* _MATERIAL SUPPLIED_:
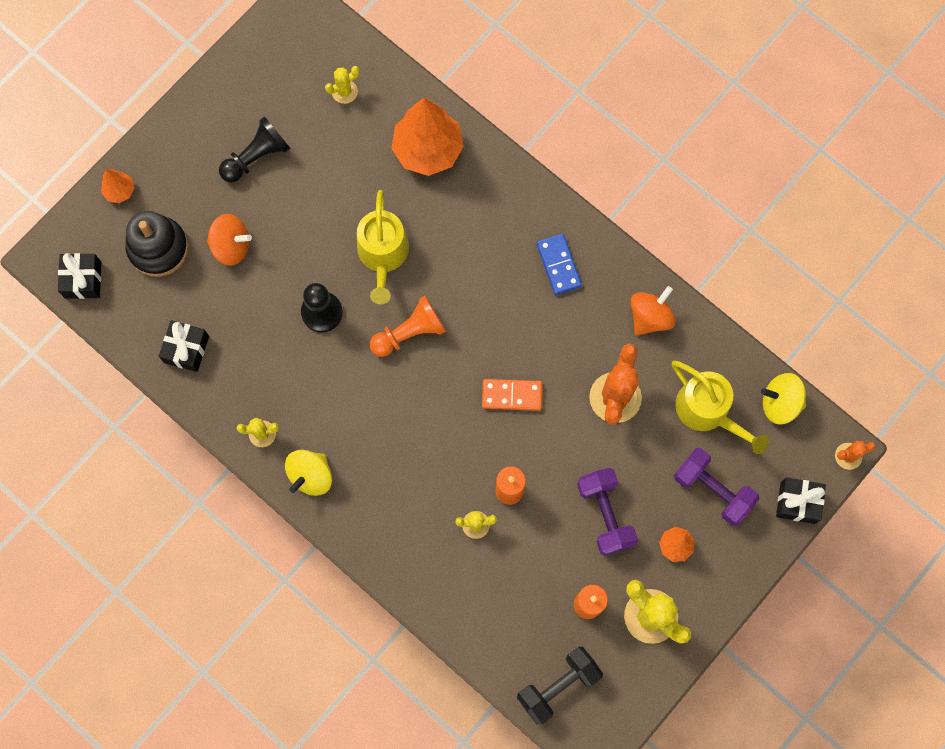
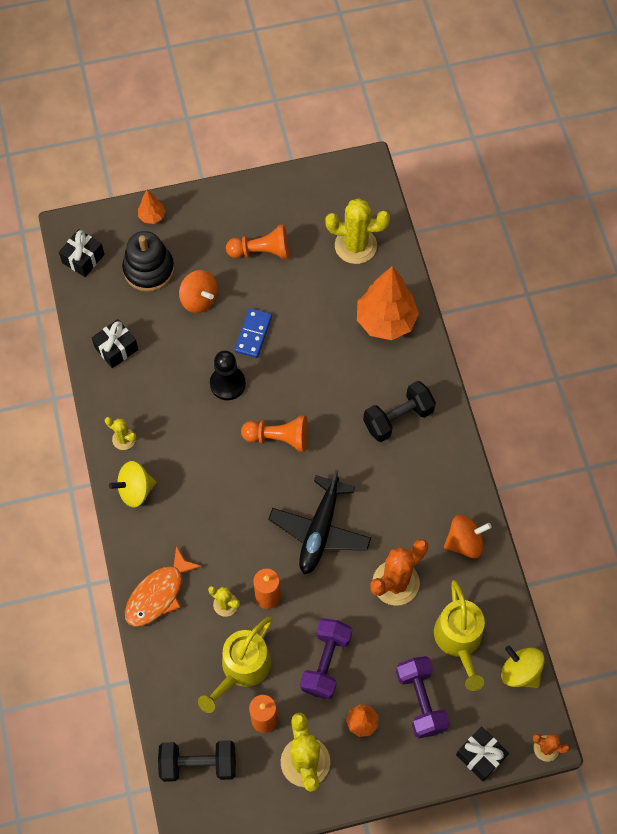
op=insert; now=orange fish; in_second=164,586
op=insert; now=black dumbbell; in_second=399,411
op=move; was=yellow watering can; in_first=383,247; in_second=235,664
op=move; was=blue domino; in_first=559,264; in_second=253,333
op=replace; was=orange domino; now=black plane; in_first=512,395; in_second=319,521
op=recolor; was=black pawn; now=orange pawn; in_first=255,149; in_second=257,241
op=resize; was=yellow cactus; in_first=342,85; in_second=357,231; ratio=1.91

* _PROBLEM_: Pick out every line above that contains the word "orange" and copy it.

* _ANSWER FOR THIS EXERCISE_:
op=insert; now=orange fish; in_second=164,586
op=replace; was=orange domino; now=black plane; in_first=512,395; in_second=319,521
op=recolor; was=black pawn; now=orange pawn; in_first=255,149; in_second=257,241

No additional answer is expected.